▶ Problem: From the entries below, output the line with "brown bottle: 2 -> 3" and each following line up to and including the line with "blue toothbrush: 0 -> 3", exactly as written.

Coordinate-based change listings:
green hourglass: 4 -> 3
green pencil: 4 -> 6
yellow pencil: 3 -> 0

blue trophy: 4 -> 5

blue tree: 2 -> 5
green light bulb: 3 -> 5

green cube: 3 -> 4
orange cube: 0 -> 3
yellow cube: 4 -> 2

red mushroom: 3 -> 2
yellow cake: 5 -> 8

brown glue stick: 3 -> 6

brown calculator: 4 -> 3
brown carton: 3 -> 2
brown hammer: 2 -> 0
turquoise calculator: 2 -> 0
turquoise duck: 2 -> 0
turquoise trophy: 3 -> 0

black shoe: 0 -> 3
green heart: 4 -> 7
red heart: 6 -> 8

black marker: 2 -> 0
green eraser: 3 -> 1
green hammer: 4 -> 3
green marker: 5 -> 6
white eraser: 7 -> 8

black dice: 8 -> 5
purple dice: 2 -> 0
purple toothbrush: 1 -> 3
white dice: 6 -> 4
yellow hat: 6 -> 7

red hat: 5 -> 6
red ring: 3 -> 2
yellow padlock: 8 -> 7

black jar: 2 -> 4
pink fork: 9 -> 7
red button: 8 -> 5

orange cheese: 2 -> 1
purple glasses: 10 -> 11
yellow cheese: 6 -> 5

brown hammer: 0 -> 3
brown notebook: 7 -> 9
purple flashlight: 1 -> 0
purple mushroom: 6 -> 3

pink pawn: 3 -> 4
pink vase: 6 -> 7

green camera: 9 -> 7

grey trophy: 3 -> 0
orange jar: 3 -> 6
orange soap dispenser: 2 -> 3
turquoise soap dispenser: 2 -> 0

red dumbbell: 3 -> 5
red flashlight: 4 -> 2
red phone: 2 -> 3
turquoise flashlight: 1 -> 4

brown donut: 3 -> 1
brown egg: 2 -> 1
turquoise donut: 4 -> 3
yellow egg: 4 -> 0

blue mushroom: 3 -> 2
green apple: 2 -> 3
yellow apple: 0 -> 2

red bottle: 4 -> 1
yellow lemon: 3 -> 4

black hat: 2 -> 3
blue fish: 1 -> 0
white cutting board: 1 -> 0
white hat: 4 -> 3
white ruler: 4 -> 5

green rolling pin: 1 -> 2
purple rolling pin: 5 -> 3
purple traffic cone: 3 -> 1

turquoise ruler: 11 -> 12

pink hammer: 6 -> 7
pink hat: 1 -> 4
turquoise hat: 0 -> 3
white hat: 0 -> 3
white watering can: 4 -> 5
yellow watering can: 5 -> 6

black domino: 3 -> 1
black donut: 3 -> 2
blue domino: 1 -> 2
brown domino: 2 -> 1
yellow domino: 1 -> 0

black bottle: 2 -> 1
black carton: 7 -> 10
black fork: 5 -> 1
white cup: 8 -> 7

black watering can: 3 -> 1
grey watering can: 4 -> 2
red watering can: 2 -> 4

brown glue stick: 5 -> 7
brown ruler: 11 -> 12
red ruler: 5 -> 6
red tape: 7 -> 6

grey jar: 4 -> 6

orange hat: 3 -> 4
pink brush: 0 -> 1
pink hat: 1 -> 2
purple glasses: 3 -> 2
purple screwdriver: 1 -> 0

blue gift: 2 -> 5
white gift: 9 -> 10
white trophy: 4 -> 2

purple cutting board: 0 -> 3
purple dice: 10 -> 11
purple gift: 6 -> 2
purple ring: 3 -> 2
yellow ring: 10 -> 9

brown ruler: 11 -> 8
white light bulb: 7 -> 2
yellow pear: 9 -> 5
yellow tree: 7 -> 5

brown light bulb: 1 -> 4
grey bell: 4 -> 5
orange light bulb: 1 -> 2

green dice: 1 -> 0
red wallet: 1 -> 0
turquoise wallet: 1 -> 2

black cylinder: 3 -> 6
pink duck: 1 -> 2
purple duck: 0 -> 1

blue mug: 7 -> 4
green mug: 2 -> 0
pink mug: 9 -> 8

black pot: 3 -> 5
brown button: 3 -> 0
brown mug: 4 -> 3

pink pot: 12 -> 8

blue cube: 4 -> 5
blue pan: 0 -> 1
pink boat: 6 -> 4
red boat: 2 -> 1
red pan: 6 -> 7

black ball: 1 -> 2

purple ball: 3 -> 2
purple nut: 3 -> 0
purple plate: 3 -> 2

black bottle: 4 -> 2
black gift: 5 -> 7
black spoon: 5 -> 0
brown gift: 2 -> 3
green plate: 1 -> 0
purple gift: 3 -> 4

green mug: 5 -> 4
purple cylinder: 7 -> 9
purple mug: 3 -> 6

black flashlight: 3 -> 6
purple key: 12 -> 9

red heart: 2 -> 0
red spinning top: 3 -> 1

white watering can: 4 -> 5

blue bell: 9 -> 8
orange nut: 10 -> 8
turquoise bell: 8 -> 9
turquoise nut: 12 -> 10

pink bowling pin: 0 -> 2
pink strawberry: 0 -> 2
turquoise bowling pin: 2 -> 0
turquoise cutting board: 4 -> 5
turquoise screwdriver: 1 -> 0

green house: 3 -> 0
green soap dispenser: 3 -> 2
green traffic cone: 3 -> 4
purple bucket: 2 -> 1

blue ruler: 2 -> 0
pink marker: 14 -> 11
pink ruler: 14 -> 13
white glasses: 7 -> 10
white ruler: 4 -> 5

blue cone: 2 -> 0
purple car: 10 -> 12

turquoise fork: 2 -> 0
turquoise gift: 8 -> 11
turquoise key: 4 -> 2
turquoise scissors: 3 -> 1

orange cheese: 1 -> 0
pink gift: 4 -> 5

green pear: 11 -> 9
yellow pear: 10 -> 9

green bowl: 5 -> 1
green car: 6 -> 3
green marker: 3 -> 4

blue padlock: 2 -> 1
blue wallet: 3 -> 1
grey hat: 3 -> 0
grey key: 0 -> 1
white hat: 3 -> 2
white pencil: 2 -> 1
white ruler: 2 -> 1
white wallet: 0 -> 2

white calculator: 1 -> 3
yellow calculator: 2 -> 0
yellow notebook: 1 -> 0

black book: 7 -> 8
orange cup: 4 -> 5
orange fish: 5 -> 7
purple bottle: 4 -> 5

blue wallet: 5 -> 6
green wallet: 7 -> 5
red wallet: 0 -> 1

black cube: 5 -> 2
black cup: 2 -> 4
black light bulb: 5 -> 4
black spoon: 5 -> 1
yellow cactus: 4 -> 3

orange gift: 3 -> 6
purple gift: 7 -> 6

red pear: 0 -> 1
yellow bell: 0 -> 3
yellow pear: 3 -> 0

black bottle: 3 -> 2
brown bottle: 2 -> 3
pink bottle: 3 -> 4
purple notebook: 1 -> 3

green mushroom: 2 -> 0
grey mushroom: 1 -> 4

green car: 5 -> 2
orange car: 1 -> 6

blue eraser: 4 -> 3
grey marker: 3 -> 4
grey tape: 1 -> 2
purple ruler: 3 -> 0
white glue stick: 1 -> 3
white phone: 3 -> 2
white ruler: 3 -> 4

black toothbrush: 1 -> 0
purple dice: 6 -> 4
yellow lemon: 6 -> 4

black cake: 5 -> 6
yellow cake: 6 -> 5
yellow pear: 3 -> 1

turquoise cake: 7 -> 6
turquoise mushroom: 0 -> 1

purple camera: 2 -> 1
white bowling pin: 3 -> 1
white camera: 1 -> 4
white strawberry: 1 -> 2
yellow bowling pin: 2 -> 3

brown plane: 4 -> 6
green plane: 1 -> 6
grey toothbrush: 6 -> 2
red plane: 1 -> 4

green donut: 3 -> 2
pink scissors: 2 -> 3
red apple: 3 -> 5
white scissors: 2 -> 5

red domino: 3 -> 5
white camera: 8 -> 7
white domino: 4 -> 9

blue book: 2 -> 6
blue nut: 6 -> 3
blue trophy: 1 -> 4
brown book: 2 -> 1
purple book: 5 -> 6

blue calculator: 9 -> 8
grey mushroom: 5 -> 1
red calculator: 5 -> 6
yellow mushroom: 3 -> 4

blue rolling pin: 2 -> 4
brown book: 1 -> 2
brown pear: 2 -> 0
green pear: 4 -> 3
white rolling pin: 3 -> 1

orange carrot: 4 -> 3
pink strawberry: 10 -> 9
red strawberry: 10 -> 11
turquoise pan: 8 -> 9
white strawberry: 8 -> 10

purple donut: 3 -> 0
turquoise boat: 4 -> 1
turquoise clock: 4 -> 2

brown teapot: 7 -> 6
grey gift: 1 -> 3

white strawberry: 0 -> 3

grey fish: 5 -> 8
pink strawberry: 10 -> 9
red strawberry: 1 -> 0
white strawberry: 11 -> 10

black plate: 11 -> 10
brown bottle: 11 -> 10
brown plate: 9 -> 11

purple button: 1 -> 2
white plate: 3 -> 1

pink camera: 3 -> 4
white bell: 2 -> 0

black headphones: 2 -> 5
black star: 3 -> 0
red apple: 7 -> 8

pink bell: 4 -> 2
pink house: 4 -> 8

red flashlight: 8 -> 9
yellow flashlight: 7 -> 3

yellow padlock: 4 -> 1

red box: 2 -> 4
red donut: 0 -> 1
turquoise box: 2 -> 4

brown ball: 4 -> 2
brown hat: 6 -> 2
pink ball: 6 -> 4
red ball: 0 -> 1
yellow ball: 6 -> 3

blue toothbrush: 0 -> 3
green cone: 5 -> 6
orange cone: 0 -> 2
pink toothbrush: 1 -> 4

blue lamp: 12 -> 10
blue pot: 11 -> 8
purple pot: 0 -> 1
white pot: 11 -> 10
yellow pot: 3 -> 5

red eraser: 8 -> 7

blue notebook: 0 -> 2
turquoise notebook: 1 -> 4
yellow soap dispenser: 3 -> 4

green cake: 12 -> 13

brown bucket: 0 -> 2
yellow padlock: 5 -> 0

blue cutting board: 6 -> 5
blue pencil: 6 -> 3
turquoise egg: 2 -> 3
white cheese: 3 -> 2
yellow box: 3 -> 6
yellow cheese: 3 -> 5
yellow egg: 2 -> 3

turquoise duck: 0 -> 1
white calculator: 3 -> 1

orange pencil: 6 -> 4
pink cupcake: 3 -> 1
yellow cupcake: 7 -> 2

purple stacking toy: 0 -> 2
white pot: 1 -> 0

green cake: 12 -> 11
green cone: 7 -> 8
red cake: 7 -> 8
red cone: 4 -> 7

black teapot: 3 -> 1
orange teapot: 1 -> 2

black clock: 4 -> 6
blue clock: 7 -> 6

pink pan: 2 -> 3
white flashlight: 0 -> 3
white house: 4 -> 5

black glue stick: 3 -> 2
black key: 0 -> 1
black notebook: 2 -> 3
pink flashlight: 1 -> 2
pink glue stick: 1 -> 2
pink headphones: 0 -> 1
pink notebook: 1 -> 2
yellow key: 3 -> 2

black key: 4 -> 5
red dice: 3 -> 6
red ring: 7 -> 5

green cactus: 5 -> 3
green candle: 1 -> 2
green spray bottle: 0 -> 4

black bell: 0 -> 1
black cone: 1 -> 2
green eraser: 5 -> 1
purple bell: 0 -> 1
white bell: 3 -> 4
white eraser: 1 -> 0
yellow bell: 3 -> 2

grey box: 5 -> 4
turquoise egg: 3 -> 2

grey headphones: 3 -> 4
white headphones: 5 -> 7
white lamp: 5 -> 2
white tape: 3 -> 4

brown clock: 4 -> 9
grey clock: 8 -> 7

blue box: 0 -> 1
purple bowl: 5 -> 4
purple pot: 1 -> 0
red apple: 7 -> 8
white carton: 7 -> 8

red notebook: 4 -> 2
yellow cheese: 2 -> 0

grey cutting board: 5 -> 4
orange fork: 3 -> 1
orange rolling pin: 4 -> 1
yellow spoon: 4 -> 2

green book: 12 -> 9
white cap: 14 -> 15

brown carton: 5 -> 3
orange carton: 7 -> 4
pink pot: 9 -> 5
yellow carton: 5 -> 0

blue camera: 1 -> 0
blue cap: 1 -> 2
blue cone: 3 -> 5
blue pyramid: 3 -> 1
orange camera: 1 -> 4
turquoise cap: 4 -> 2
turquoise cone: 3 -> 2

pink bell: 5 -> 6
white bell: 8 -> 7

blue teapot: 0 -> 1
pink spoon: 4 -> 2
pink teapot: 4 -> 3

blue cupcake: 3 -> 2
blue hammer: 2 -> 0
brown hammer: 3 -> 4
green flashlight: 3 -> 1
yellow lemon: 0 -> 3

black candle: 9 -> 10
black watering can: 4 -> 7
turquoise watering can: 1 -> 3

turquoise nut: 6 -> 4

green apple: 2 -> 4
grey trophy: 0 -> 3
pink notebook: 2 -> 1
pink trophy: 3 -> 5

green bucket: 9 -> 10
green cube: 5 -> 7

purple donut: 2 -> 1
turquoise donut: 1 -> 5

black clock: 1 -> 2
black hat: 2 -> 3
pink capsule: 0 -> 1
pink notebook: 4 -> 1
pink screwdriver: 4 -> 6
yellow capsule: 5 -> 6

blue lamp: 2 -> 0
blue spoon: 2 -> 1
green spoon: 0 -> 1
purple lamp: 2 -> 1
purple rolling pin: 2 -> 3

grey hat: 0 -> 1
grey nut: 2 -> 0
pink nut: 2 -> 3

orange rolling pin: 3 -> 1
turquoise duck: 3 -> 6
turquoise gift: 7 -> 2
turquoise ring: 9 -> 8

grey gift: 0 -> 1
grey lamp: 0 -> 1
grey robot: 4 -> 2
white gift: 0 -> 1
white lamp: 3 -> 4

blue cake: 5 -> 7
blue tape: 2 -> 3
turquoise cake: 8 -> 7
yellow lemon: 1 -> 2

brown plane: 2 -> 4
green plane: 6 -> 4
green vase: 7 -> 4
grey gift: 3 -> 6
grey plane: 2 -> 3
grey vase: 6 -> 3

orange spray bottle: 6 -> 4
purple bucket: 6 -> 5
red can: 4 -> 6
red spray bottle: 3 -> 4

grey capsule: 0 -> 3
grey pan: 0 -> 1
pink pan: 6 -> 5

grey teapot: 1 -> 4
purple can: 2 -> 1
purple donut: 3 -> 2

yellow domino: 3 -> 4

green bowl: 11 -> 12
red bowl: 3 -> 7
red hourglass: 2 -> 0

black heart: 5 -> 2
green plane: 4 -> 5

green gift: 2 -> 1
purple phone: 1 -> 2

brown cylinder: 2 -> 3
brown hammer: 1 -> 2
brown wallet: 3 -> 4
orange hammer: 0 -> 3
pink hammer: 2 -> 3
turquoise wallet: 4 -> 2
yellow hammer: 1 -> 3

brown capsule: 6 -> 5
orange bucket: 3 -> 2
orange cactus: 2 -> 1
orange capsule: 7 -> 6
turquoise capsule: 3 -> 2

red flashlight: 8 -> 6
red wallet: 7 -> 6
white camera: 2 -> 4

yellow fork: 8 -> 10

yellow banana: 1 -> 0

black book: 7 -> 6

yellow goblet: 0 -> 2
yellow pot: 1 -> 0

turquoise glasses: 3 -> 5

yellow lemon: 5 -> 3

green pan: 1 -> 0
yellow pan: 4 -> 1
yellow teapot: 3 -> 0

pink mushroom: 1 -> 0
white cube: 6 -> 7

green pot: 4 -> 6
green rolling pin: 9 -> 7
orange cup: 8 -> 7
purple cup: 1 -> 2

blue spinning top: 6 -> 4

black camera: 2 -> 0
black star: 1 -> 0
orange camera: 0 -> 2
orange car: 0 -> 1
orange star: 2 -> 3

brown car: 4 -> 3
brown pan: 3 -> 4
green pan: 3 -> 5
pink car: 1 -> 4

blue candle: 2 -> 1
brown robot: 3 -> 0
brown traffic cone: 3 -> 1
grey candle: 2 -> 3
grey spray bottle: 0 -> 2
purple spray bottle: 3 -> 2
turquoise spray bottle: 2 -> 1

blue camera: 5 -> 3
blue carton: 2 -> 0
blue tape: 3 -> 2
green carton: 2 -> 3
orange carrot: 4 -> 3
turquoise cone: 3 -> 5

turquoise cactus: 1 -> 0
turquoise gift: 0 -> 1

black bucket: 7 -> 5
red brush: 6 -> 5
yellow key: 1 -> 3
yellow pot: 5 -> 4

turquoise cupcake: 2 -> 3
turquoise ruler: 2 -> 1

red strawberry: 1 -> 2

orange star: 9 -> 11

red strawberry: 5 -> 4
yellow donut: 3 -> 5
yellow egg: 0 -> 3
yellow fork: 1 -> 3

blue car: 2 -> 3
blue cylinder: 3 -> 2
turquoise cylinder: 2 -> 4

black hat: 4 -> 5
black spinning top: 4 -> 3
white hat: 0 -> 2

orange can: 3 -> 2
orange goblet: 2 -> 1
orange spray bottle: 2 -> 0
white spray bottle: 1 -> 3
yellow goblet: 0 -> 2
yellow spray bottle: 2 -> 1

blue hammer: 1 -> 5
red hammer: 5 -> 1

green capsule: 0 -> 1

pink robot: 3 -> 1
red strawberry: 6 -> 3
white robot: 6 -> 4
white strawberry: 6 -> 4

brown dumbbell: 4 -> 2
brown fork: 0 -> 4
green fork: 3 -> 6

▶ Output for this task:
brown bottle: 2 -> 3
pink bottle: 3 -> 4
purple notebook: 1 -> 3

green mushroom: 2 -> 0
grey mushroom: 1 -> 4

green car: 5 -> 2
orange car: 1 -> 6

blue eraser: 4 -> 3
grey marker: 3 -> 4
grey tape: 1 -> 2
purple ruler: 3 -> 0
white glue stick: 1 -> 3
white phone: 3 -> 2
white ruler: 3 -> 4

black toothbrush: 1 -> 0
purple dice: 6 -> 4
yellow lemon: 6 -> 4

black cake: 5 -> 6
yellow cake: 6 -> 5
yellow pear: 3 -> 1

turquoise cake: 7 -> 6
turquoise mushroom: 0 -> 1

purple camera: 2 -> 1
white bowling pin: 3 -> 1
white camera: 1 -> 4
white strawberry: 1 -> 2
yellow bowling pin: 2 -> 3

brown plane: 4 -> 6
green plane: 1 -> 6
grey toothbrush: 6 -> 2
red plane: 1 -> 4

green donut: 3 -> 2
pink scissors: 2 -> 3
red apple: 3 -> 5
white scissors: 2 -> 5

red domino: 3 -> 5
white camera: 8 -> 7
white domino: 4 -> 9

blue book: 2 -> 6
blue nut: 6 -> 3
blue trophy: 1 -> 4
brown book: 2 -> 1
purple book: 5 -> 6

blue calculator: 9 -> 8
grey mushroom: 5 -> 1
red calculator: 5 -> 6
yellow mushroom: 3 -> 4

blue rolling pin: 2 -> 4
brown book: 1 -> 2
brown pear: 2 -> 0
green pear: 4 -> 3
white rolling pin: 3 -> 1

orange carrot: 4 -> 3
pink strawberry: 10 -> 9
red strawberry: 10 -> 11
turquoise pan: 8 -> 9
white strawberry: 8 -> 10

purple donut: 3 -> 0
turquoise boat: 4 -> 1
turquoise clock: 4 -> 2

brown teapot: 7 -> 6
grey gift: 1 -> 3

white strawberry: 0 -> 3

grey fish: 5 -> 8
pink strawberry: 10 -> 9
red strawberry: 1 -> 0
white strawberry: 11 -> 10

black plate: 11 -> 10
brown bottle: 11 -> 10
brown plate: 9 -> 11

purple button: 1 -> 2
white plate: 3 -> 1

pink camera: 3 -> 4
white bell: 2 -> 0

black headphones: 2 -> 5
black star: 3 -> 0
red apple: 7 -> 8

pink bell: 4 -> 2
pink house: 4 -> 8

red flashlight: 8 -> 9
yellow flashlight: 7 -> 3

yellow padlock: 4 -> 1

red box: 2 -> 4
red donut: 0 -> 1
turquoise box: 2 -> 4

brown ball: 4 -> 2
brown hat: 6 -> 2
pink ball: 6 -> 4
red ball: 0 -> 1
yellow ball: 6 -> 3

blue toothbrush: 0 -> 3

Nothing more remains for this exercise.